_Exercise objective_: Would it be possible to reproduce every entry exactly, please?

Coordinate-based object records:
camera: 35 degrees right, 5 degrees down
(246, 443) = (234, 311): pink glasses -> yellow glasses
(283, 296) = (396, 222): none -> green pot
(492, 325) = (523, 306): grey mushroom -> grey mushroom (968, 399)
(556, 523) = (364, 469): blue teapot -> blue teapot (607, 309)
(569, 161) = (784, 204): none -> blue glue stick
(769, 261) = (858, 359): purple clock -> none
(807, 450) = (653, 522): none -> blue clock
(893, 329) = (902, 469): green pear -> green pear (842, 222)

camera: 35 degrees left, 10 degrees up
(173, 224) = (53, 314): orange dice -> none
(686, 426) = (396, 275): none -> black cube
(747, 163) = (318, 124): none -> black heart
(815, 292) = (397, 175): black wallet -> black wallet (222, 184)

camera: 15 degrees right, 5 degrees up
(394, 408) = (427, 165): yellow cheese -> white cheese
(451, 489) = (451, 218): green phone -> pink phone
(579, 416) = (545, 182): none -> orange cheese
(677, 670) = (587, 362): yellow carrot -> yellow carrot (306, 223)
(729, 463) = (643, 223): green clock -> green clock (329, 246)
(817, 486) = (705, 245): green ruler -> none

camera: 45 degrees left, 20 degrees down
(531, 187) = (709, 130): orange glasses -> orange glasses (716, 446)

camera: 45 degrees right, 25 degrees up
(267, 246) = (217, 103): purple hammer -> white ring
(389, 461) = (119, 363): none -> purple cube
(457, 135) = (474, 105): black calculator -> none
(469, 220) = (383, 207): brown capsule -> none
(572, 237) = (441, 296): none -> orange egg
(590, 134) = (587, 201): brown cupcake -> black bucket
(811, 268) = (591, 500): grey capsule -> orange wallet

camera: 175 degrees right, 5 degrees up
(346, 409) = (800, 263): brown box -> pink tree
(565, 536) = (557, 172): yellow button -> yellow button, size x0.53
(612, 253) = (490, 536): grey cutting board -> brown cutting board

_Answer_:
camera: 35 degrees right, 5 degrees down
(246, 443) = (234, 311): pink glasses -> yellow glasses
(283, 296) = (396, 222): none -> green pot
(492, 325) = (523, 306): grey mushroom -> grey mushroom (968, 399)
(556, 523) = (364, 469): blue teapot -> blue teapot (607, 309)
(569, 161) = (784, 204): none -> blue glue stick
(769, 261) = (858, 359): purple clock -> none
(807, 450) = (653, 522): none -> blue clock
(893, 329) = (902, 469): green pear -> green pear (842, 222)

camera: 35 degrees left, 10 degrees up
(173, 224) = (53, 314): orange dice -> none
(686, 426) = (396, 275): none -> black cube
(747, 163) = (318, 124): none -> black heart
(815, 292) = (397, 175): black wallet -> black wallet (222, 184)

camera: 15 degrees right, 5 degrees up
(394, 408) = (427, 165): yellow cheese -> white cheese
(451, 489) = (451, 218): green phone -> pink phone
(579, 416) = (545, 182): none -> orange cheese
(677, 670) = (587, 362): yellow carrot -> yellow carrot (306, 223)
(729, 463) = (643, 223): green clock -> green clock (329, 246)
(817, 486) = (705, 245): green ruler -> none

camera: 45 degrees left, 20 degrees down
(531, 187) = (709, 130): orange glasses -> orange glasses (716, 446)

camera: 45 degrees right, 25 degrees up
(267, 246) = (217, 103): purple hammer -> white ring
(389, 461) = (119, 363): none -> purple cube
(457, 135) = (474, 105): black calculator -> none
(469, 220) = (383, 207): brown capsule -> none
(572, 237) = (441, 296): none -> orange egg
(590, 134) = (587, 201): brown cupcake -> black bucket
(811, 268) = (591, 500): grey capsule -> orange wallet

camera: 175 degrees right, 5 degrees up
(346, 409) = (800, 263): brown box -> pink tree
(565, 536) = (557, 172): yellow button -> yellow button, size x0.53
(612, 253) = (490, 536): grey cutting board -> brown cutting board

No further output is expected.